DATASET EXTRACT
=== Begin Enclosure ===
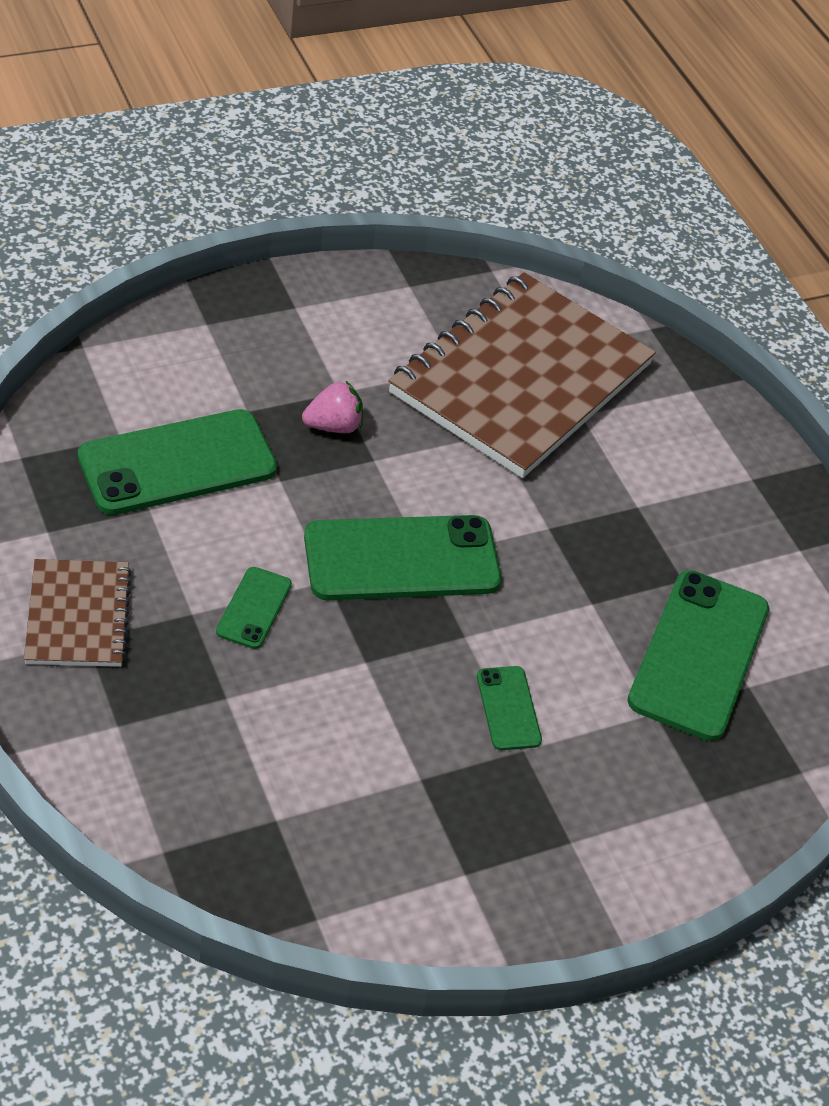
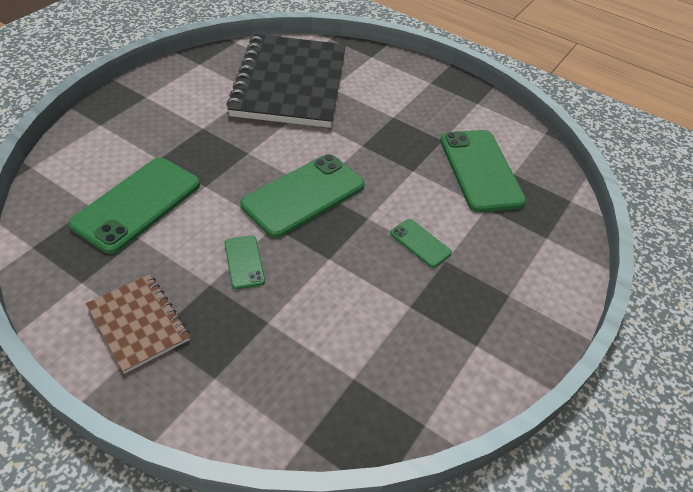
camera: 30 degrees left, 0 degrees up
(333, 426) = (213, 145): pink strawberry -> none
(520, 378) = (290, 83): brown notebook -> black notebook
=== End Enclosure ===
INSTRUCTIONS TO FOLLOW
Retype the data above exactly. Leave the pictures out.

SOLUTION BELOW
camera: 30 degrees left, 0 degrees up
(333, 426) = (213, 145): pink strawberry -> none
(520, 378) = (290, 83): brown notebook -> black notebook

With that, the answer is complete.